→ PROBLEM DESCRIPTION
When you answer, give every record back exactly as written.

→ MATERIAL PROVIDED
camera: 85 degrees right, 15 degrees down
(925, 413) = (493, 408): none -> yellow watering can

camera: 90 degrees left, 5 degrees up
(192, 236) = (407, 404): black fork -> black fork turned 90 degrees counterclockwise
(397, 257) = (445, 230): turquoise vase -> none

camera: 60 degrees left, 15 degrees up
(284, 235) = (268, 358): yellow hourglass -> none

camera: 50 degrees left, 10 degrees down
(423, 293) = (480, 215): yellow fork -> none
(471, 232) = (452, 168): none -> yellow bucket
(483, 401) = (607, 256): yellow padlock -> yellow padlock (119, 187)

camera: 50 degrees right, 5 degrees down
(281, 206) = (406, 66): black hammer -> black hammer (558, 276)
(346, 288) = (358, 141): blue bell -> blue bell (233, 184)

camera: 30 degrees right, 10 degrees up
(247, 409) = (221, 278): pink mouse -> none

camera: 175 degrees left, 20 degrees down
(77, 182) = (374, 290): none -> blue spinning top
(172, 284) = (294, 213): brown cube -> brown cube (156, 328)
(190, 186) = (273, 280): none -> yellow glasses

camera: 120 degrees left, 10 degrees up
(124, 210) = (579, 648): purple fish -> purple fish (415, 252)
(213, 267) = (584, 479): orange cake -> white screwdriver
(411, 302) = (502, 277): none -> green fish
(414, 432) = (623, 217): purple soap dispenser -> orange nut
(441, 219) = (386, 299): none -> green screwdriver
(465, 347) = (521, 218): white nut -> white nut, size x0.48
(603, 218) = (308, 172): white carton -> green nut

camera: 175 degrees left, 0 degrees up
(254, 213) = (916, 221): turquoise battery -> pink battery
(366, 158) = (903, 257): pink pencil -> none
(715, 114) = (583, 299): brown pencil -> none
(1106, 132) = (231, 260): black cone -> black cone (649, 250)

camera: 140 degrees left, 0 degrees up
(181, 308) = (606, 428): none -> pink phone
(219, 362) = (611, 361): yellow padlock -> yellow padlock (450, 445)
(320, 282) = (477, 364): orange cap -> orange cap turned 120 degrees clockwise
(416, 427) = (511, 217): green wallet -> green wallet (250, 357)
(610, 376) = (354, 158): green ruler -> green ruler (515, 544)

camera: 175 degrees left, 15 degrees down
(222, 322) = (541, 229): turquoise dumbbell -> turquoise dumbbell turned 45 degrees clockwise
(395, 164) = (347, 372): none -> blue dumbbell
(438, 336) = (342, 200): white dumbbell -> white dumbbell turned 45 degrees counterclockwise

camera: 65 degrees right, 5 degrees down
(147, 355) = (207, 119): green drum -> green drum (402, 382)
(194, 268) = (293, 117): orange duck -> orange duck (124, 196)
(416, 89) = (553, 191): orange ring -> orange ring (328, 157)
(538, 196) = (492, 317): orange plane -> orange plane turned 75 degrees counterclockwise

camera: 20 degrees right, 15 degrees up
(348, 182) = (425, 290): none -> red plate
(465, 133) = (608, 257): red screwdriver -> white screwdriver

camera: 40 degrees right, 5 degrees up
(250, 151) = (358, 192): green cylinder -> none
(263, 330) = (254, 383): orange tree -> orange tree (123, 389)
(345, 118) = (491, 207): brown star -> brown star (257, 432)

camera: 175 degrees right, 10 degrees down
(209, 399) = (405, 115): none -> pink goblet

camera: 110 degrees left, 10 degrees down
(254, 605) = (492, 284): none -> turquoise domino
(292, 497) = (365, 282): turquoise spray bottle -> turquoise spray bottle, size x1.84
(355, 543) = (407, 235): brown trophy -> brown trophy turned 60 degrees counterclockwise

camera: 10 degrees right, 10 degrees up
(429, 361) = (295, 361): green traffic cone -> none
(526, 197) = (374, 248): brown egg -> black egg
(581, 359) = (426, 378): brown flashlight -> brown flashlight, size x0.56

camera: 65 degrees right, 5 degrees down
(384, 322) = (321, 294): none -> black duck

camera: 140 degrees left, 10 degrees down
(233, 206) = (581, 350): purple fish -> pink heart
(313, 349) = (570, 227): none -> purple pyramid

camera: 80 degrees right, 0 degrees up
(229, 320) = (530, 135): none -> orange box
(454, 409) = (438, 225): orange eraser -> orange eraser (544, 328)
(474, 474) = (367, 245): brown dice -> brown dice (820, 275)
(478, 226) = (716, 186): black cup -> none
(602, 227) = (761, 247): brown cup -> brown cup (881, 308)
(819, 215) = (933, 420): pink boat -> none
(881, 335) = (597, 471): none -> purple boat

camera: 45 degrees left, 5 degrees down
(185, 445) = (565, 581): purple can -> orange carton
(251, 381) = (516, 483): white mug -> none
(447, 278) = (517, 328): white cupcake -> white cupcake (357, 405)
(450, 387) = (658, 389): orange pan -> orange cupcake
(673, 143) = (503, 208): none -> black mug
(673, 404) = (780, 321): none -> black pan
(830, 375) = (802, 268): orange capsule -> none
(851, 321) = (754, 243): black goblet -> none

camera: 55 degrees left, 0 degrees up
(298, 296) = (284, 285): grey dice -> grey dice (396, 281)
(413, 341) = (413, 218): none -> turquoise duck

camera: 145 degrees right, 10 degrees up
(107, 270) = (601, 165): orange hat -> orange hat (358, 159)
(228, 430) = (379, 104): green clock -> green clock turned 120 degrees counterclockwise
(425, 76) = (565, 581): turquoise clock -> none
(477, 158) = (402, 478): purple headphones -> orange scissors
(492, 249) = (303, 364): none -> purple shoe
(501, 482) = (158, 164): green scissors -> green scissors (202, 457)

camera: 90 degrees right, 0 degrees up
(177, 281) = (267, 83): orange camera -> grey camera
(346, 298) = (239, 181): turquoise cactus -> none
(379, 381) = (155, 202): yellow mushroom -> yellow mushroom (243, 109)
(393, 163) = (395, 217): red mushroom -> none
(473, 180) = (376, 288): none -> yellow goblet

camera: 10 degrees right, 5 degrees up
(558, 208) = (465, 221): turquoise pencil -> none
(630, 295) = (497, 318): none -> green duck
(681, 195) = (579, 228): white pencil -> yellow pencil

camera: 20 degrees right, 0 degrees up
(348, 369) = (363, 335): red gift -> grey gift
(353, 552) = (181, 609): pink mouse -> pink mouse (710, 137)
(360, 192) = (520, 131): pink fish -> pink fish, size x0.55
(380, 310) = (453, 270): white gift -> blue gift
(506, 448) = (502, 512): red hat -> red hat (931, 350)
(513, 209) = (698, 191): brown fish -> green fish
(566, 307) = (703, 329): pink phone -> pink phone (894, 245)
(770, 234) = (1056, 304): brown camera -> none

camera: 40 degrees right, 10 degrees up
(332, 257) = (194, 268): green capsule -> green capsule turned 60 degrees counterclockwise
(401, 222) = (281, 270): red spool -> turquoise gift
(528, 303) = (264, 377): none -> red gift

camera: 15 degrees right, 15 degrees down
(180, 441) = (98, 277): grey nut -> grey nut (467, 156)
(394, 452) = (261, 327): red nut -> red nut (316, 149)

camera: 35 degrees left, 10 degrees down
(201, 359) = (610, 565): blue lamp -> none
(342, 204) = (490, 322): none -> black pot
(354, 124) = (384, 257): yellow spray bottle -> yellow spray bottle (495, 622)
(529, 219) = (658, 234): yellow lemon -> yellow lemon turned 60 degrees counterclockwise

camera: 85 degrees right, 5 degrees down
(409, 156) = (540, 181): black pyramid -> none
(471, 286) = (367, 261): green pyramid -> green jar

→ WRITTEN RESPONSE
camera: 85 degrees right, 15 degrees down
(925, 413) = (493, 408): none -> yellow watering can

camera: 90 degrees left, 5 degrees up
(192, 236) = (407, 404): black fork -> black fork turned 90 degrees counterclockwise
(397, 257) = (445, 230): turquoise vase -> none

camera: 60 degrees left, 15 degrees up
(284, 235) = (268, 358): yellow hourglass -> none

camera: 50 degrees left, 10 degrees down
(423, 293) = (480, 215): yellow fork -> none
(471, 232) = (452, 168): none -> yellow bucket
(483, 401) = (607, 256): yellow padlock -> yellow padlock (119, 187)

camera: 50 degrees right, 5 degrees down
(281, 206) = (406, 66): black hammer -> black hammer (558, 276)
(346, 288) = (358, 141): blue bell -> blue bell (233, 184)

camera: 30 degrees right, 10 degrees up
(247, 409) = (221, 278): pink mouse -> none

camera: 175 degrees left, 20 degrees down
(77, 182) = (374, 290): none -> blue spinning top
(172, 284) = (294, 213): brown cube -> brown cube (156, 328)
(190, 186) = (273, 280): none -> yellow glasses

camera: 120 degrees left, 10 degrees up
(124, 210) = (579, 648): purple fish -> purple fish (415, 252)
(213, 267) = (584, 479): orange cake -> white screwdriver
(411, 302) = (502, 277): none -> green fish
(414, 432) = (623, 217): purple soap dispenser -> orange nut
(441, 219) = (386, 299): none -> green screwdriver
(465, 347) = (521, 218): white nut -> white nut, size x0.48
(603, 218) = (308, 172): white carton -> green nut

camera: 175 degrees left, 0 degrees up
(254, 213) = (916, 221): turquoise battery -> pink battery
(366, 158) = (903, 257): pink pencil -> none
(715, 114) = (583, 299): brown pencil -> none
(1106, 132) = (231, 260): black cone -> black cone (649, 250)

camera: 140 degrees left, 0 degrees up
(181, 308) = (606, 428): none -> pink phone
(219, 362) = (611, 361): yellow padlock -> yellow padlock (450, 445)
(320, 282) = (477, 364): orange cap -> orange cap turned 120 degrees clockwise
(416, 427) = (511, 217): green wallet -> green wallet (250, 357)
(610, 376) = (354, 158): green ruler -> green ruler (515, 544)

camera: 175 degrees left, 15 degrees down
(222, 322) = (541, 229): turquoise dumbbell -> turquoise dumbbell turned 45 degrees clockwise
(395, 164) = (347, 372): none -> blue dumbbell
(438, 336) = (342, 200): white dumbbell -> white dumbbell turned 45 degrees counterclockwise

camera: 65 degrees right, 5 degrees down
(147, 355) = (207, 119): green drum -> green drum (402, 382)
(194, 268) = (293, 117): orange duck -> orange duck (124, 196)
(416, 89) = (553, 191): orange ring -> orange ring (328, 157)
(538, 196) = (492, 317): orange plane -> orange plane turned 75 degrees counterclockwise

camera: 20 degrees right, 15 degrees up
(348, 182) = (425, 290): none -> red plate
(465, 133) = (608, 257): red screwdriver -> white screwdriver

camera: 40 degrees right, 5 degrees up
(250, 151) = (358, 192): green cylinder -> none
(263, 330) = (254, 383): orange tree -> orange tree (123, 389)
(345, 118) = (491, 207): brown star -> brown star (257, 432)

camera: 175 degrees right, 10 degrees down
(209, 399) = (405, 115): none -> pink goblet

camera: 110 degrees left, 10 degrees down
(254, 605) = (492, 284): none -> turquoise domino
(292, 497) = (365, 282): turquoise spray bottle -> turquoise spray bottle, size x1.84
(355, 543) = (407, 235): brown trophy -> brown trophy turned 60 degrees counterclockwise

camera: 10 degrees right, 10 degrees up
(429, 361) = (295, 361): green traffic cone -> none
(526, 197) = (374, 248): brown egg -> black egg
(581, 359) = (426, 378): brown flashlight -> brown flashlight, size x0.56

camera: 65 degrees right, 5 degrees down
(384, 322) = (321, 294): none -> black duck

camera: 140 degrees left, 10 degrees down
(233, 206) = (581, 350): purple fish -> pink heart
(313, 349) = (570, 227): none -> purple pyramid

camera: 80 degrees right, 0 degrees up
(229, 320) = (530, 135): none -> orange box
(454, 409) = (438, 225): orange eraser -> orange eraser (544, 328)
(474, 474) = (367, 245): brown dice -> brown dice (820, 275)
(478, 226) = (716, 186): black cup -> none
(602, 227) = (761, 247): brown cup -> brown cup (881, 308)
(819, 215) = (933, 420): pink boat -> none
(881, 335) = (597, 471): none -> purple boat

camera: 45 degrees left, 5 degrees down
(185, 445) = (565, 581): purple can -> orange carton
(251, 381) = (516, 483): white mug -> none
(447, 278) = (517, 328): white cupcake -> white cupcake (357, 405)
(450, 387) = (658, 389): orange pan -> orange cupcake
(673, 143) = (503, 208): none -> black mug
(673, 404) = (780, 321): none -> black pan
(830, 375) = (802, 268): orange capsule -> none
(851, 321) = (754, 243): black goblet -> none

camera: 55 degrees left, 0 degrees up
(298, 296) = (284, 285): grey dice -> grey dice (396, 281)
(413, 341) = (413, 218): none -> turquoise duck

camera: 145 degrees right, 10 degrees up
(107, 270) = (601, 165): orange hat -> orange hat (358, 159)
(228, 430) = (379, 104): green clock -> green clock turned 120 degrees counterclockwise
(425, 76) = (565, 581): turquoise clock -> none
(477, 158) = (402, 478): purple headphones -> orange scissors
(492, 249) = (303, 364): none -> purple shoe
(501, 482) = (158, 164): green scissors -> green scissors (202, 457)

camera: 90 degrees right, 0 degrees up
(177, 281) = (267, 83): orange camera -> grey camera
(346, 298) = (239, 181): turquoise cactus -> none
(379, 381) = (155, 202): yellow mushroom -> yellow mushroom (243, 109)
(393, 163) = (395, 217): red mushroom -> none
(473, 180) = (376, 288): none -> yellow goblet

camera: 10 degrees right, 5 degrees up
(558, 208) = (465, 221): turquoise pencil -> none
(630, 295) = (497, 318): none -> green duck
(681, 195) = (579, 228): white pencil -> yellow pencil

camera: 20 degrees right, 0 degrees up
(348, 369) = (363, 335): red gift -> grey gift
(353, 552) = (181, 609): pink mouse -> pink mouse (710, 137)
(360, 192) = (520, 131): pink fish -> pink fish, size x0.55
(380, 310) = (453, 270): white gift -> blue gift
(506, 448) = (502, 512): red hat -> red hat (931, 350)
(513, 209) = (698, 191): brown fish -> green fish
(566, 307) = (703, 329): pink phone -> pink phone (894, 245)
(770, 234) = (1056, 304): brown camera -> none

camera: 40 degrees right, 10 degrees up
(332, 257) = (194, 268): green capsule -> green capsule turned 60 degrees counterclockwise
(401, 222) = (281, 270): red spool -> turquoise gift
(528, 303) = (264, 377): none -> red gift

camera: 15 degrees right, 15 degrees down
(180, 441) = (98, 277): grey nut -> grey nut (467, 156)
(394, 452) = (261, 327): red nut -> red nut (316, 149)

camera: 35 degrees left, 10 degrees down
(201, 359) = (610, 565): blue lamp -> none
(342, 204) = (490, 322): none -> black pot
(354, 124) = (384, 257): yellow spray bottle -> yellow spray bottle (495, 622)
(529, 219) = (658, 234): yellow lemon -> yellow lemon turned 60 degrees counterclockwise

camera: 85 degrees right, 5 degrees down
(409, 156) = (540, 181): black pyramid -> none
(471, 286) = (367, 261): green pyramid -> green jar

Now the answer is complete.